• HOW TO COMPLETE THIS TASK: Each entry is to be retyped exactly as it appears, and each image is to be dropped.

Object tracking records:
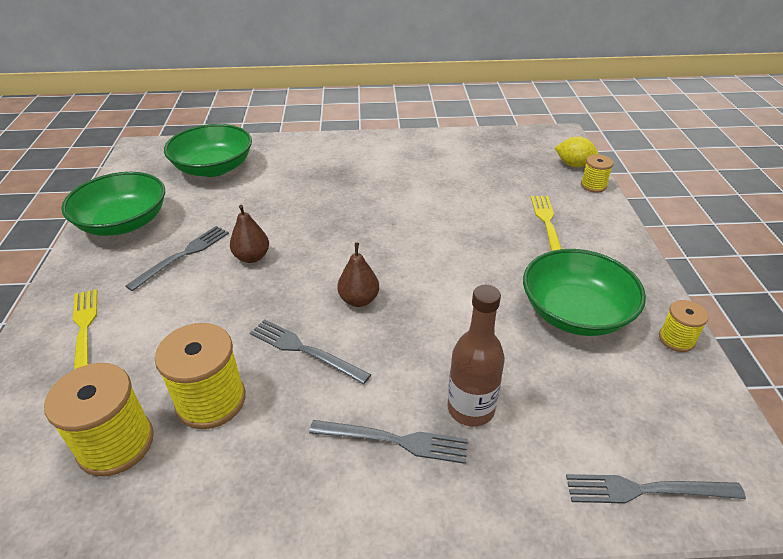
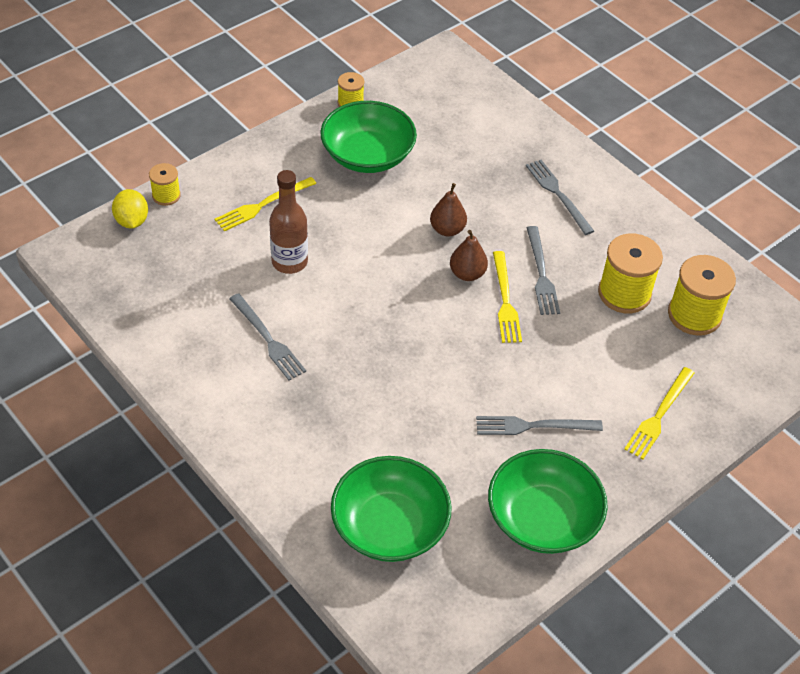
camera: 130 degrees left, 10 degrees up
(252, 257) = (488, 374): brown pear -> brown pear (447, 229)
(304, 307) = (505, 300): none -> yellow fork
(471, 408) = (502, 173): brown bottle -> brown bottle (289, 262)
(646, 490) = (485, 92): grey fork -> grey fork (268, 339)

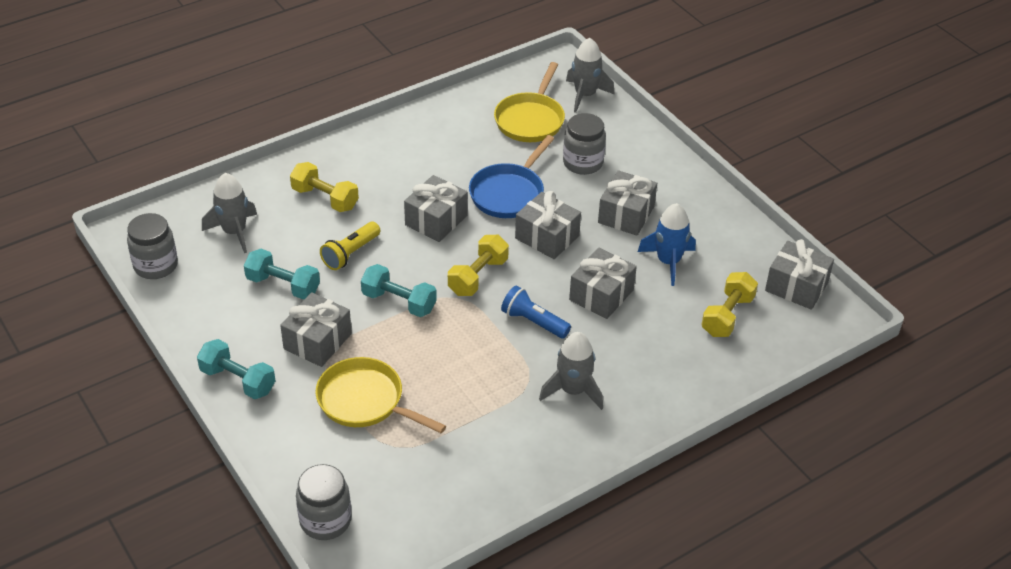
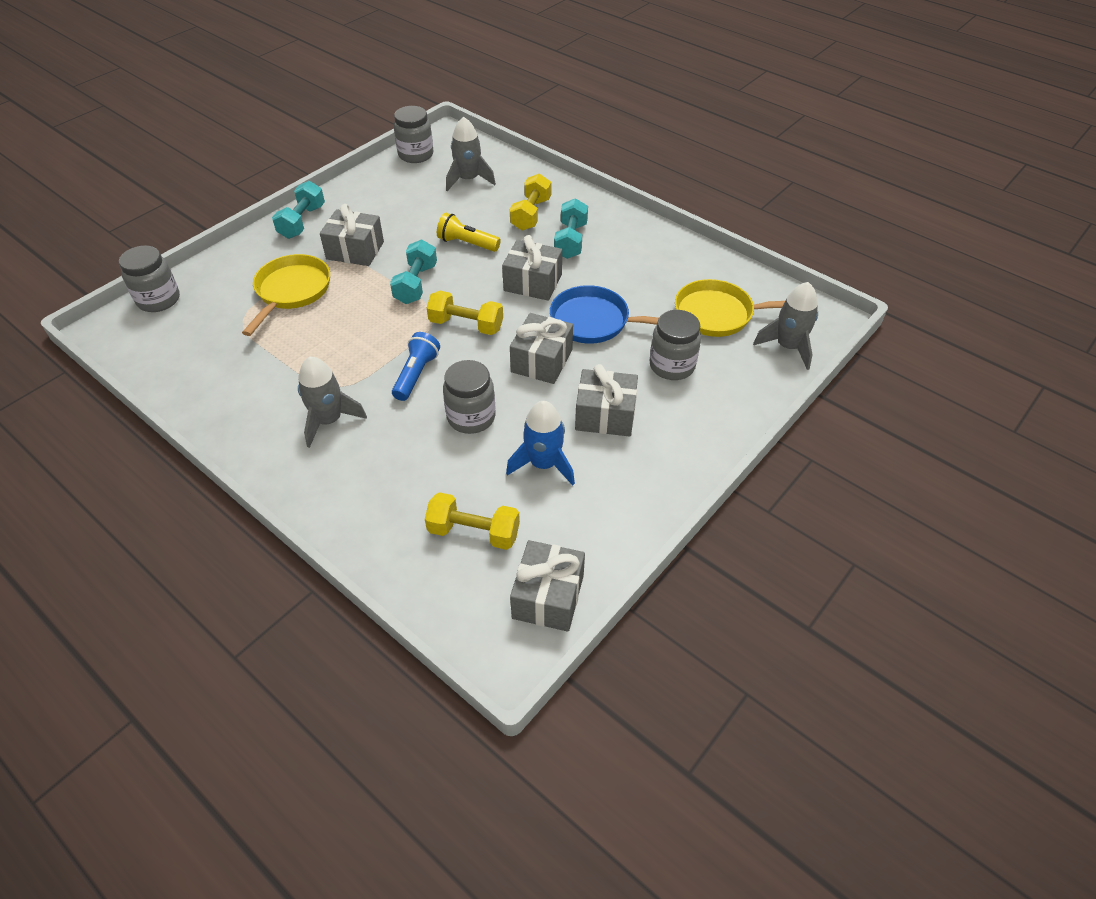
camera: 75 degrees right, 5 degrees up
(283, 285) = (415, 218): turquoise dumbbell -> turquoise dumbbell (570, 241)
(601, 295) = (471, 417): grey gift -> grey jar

• THE ANSWER:
camera: 130 degrees left, 10 degrees up
(252, 257) = (488, 374): brown pear -> brown pear (447, 229)
(304, 307) = (505, 300): none -> yellow fork
(471, 408) = (502, 173): brown bottle -> brown bottle (289, 262)
(646, 490) = (485, 92): grey fork -> grey fork (268, 339)

camera: 75 degrees right, 5 degrees up
(283, 285) = (415, 218): turquoise dumbbell -> turquoise dumbbell (570, 241)
(601, 295) = (471, 417): grey gift -> grey jar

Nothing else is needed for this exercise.